Within the entries that follow, report how many lines contain the word "orange", giving the number by itself.

[Before-and-after object lists]
○ ○ ○ ○
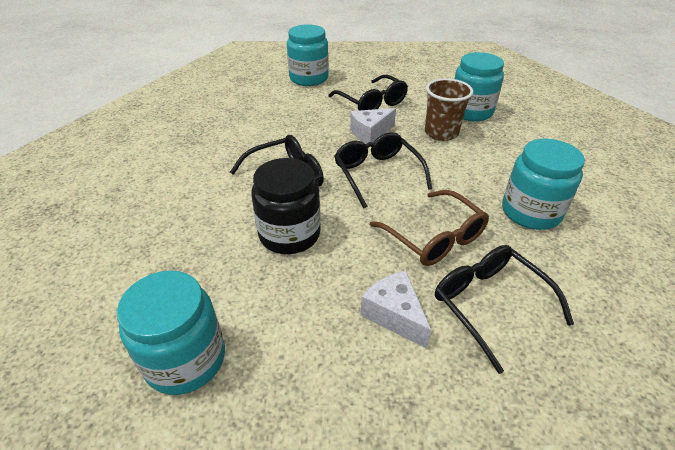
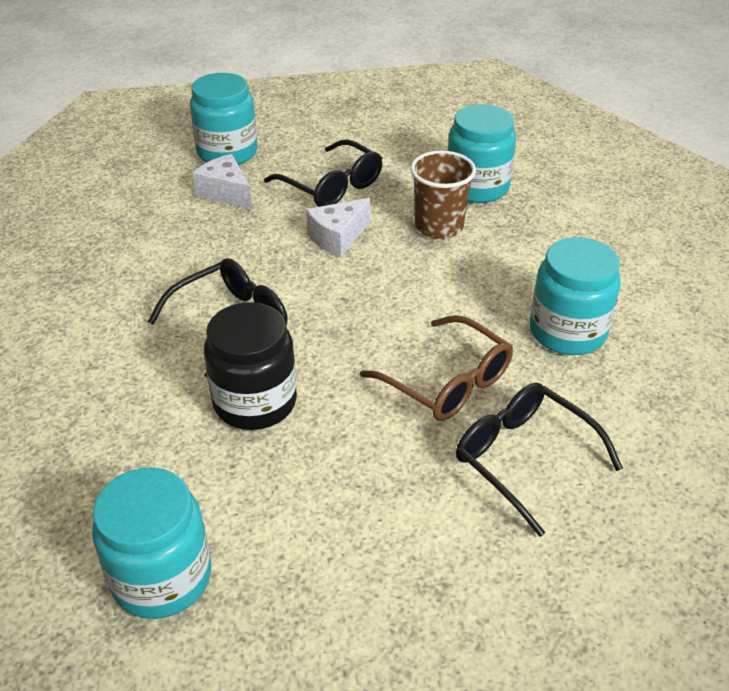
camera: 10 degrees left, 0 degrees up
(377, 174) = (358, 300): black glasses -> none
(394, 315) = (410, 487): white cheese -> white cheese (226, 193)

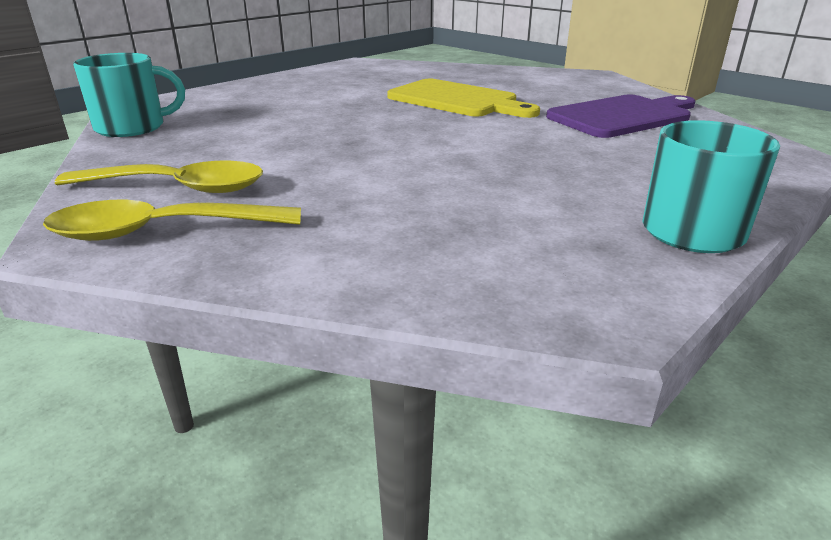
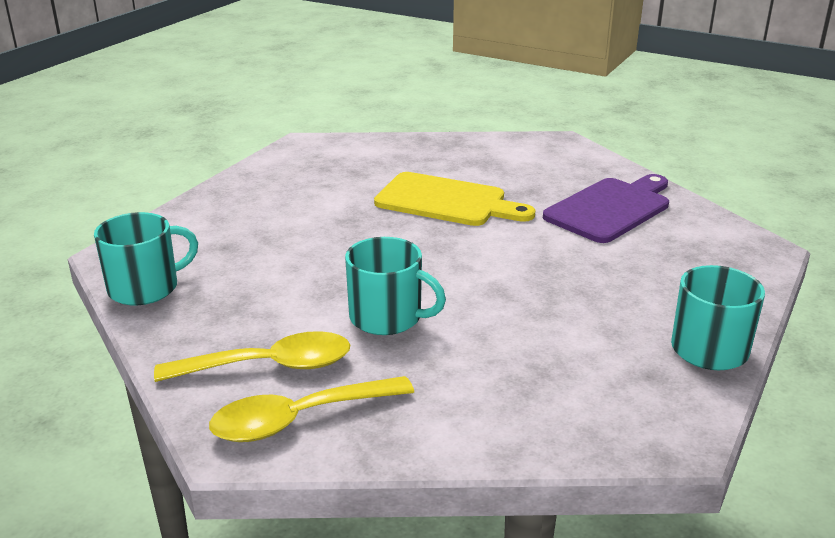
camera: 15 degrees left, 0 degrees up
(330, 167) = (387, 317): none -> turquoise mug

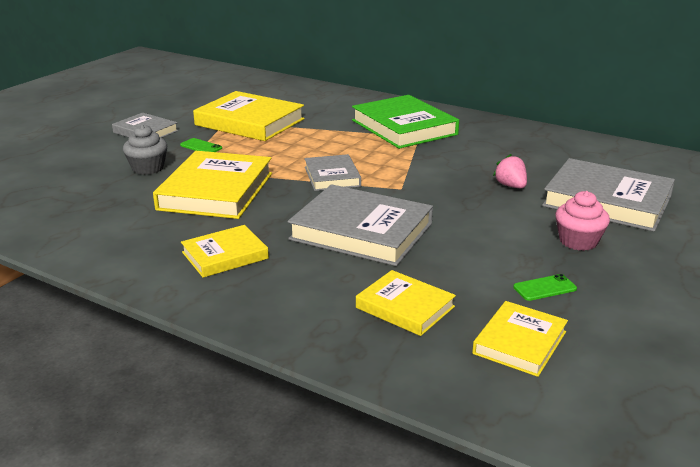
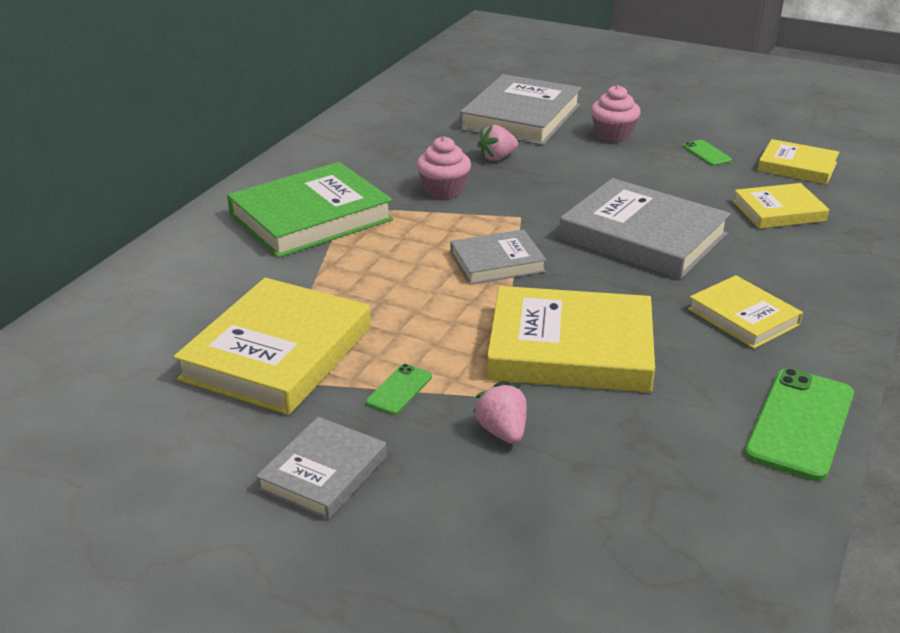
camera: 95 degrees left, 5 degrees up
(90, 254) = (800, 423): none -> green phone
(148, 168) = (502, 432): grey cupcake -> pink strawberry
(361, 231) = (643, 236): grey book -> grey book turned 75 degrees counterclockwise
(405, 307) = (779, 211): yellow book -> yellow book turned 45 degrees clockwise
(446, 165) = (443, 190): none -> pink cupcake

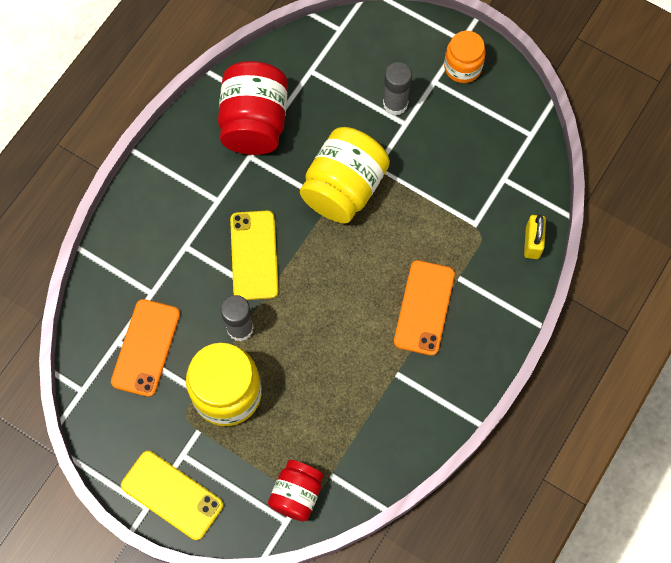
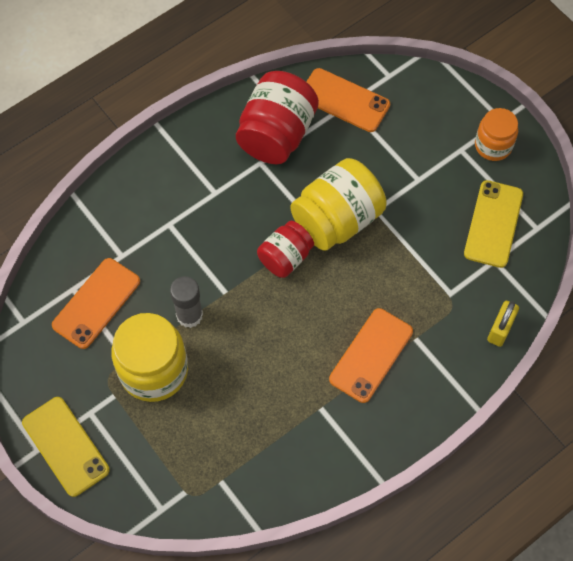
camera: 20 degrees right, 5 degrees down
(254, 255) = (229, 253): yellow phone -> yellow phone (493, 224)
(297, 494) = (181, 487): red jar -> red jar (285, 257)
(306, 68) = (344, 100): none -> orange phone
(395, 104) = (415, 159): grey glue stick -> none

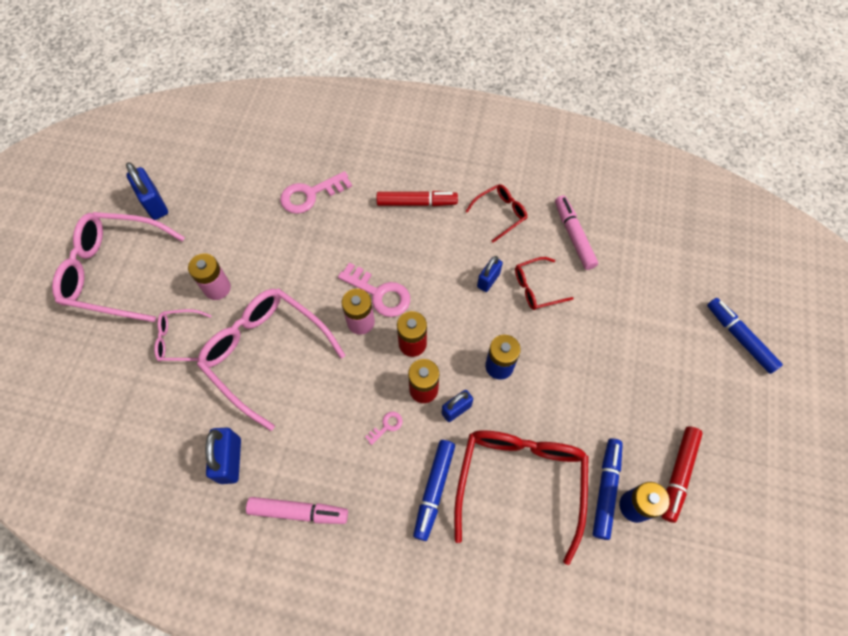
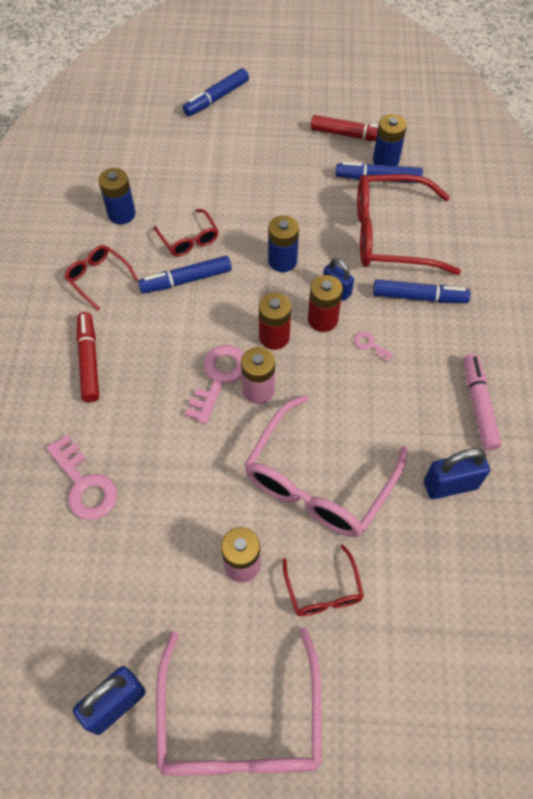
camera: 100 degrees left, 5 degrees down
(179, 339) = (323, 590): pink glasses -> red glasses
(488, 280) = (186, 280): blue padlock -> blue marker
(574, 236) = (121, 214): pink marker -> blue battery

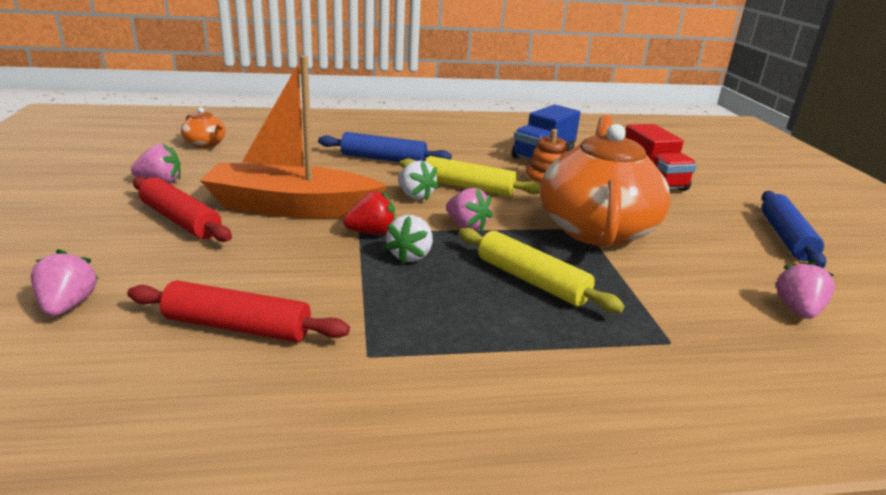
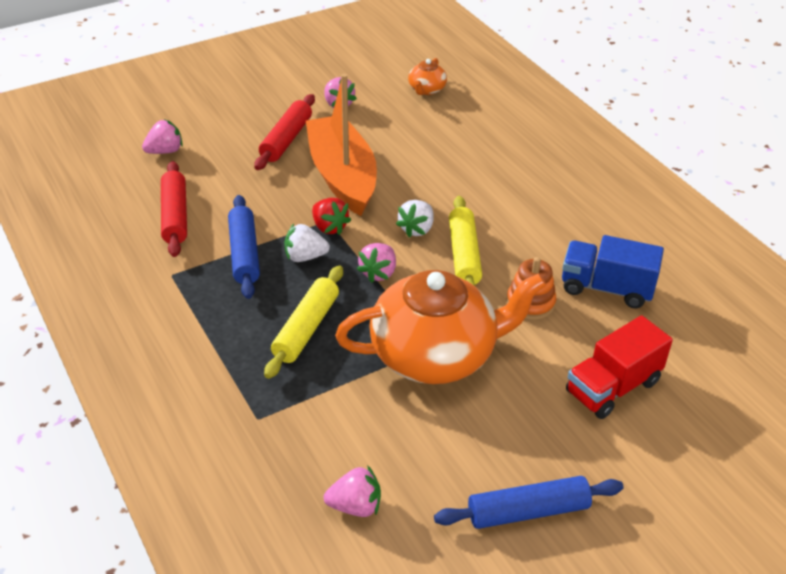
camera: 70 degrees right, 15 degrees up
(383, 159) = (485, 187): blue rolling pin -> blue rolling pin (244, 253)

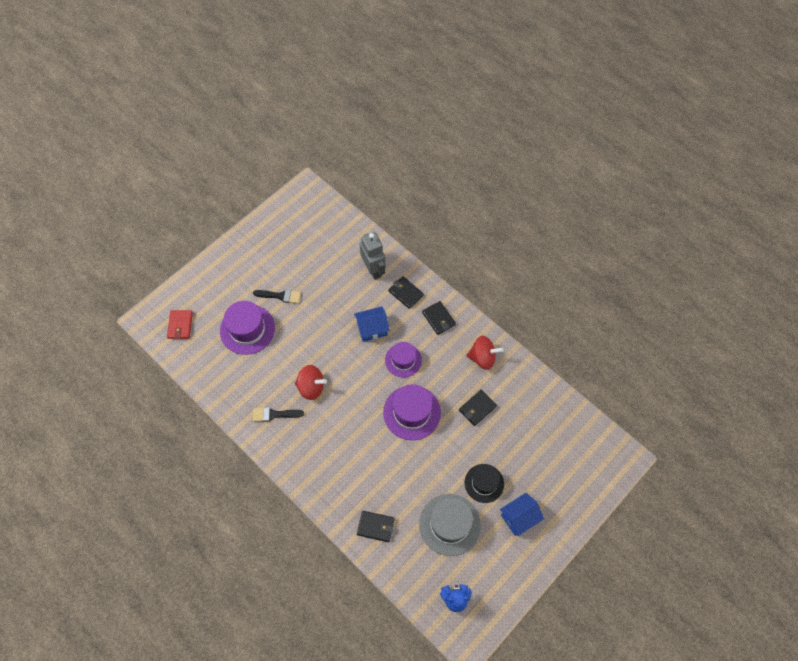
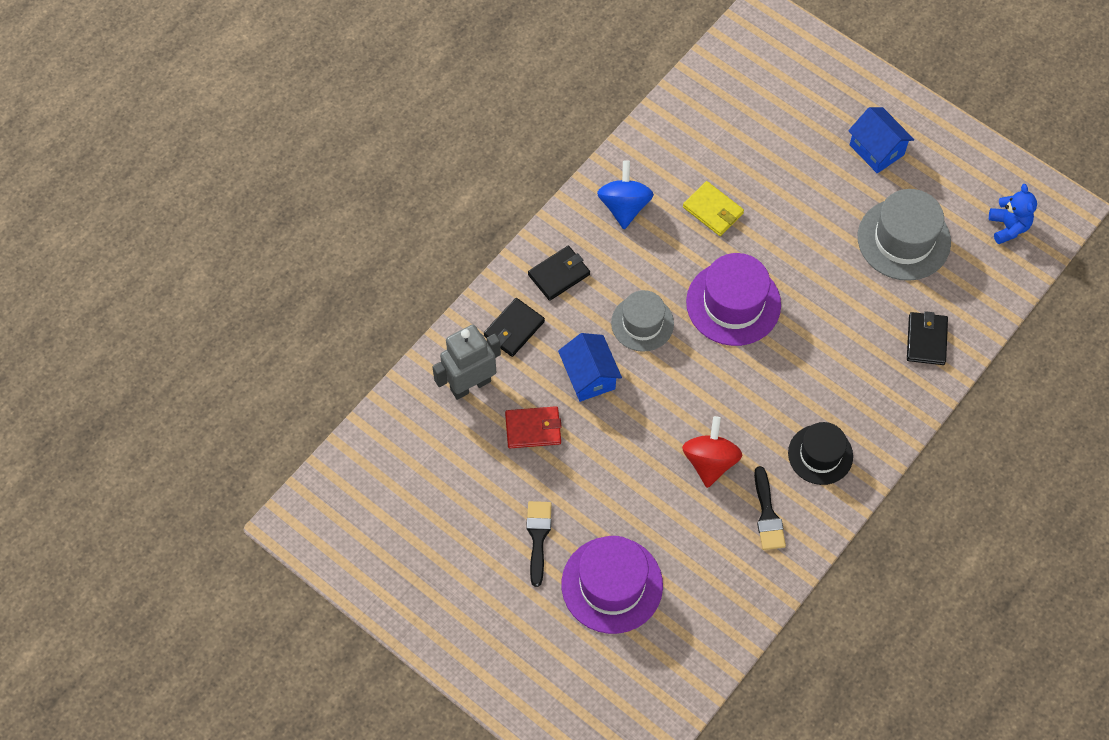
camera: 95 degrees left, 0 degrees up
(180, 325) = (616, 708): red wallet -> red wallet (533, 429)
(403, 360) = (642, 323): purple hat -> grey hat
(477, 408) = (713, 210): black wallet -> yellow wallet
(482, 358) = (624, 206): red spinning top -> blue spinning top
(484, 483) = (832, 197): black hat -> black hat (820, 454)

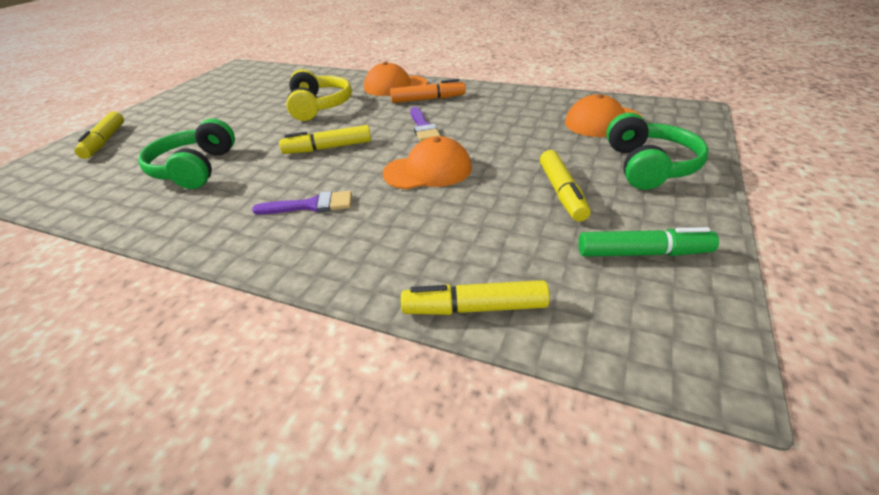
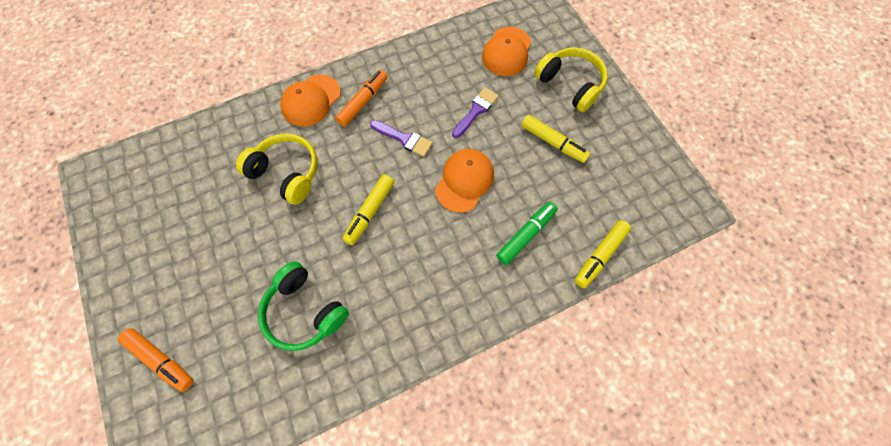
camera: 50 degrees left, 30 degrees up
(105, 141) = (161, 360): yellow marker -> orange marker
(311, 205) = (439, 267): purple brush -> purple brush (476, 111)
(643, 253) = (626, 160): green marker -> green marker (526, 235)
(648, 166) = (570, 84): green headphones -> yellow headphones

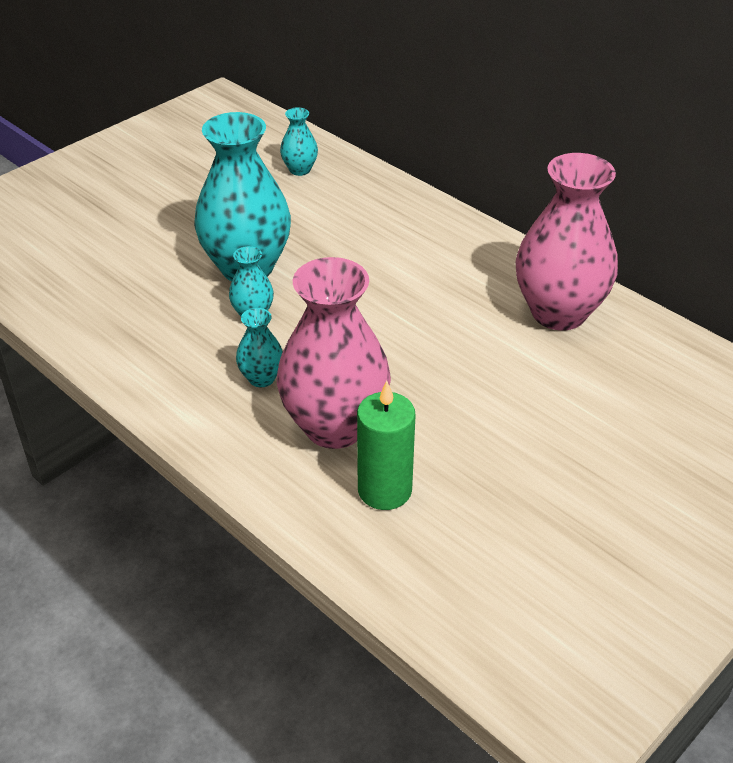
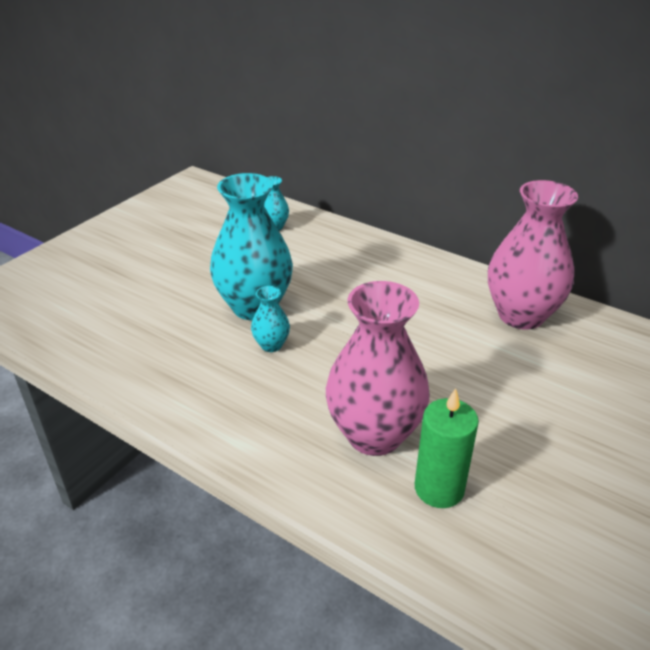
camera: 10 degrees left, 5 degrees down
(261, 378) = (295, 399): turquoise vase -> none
○ ○ ○ ○
**RESULT OF THIS TASK:**
2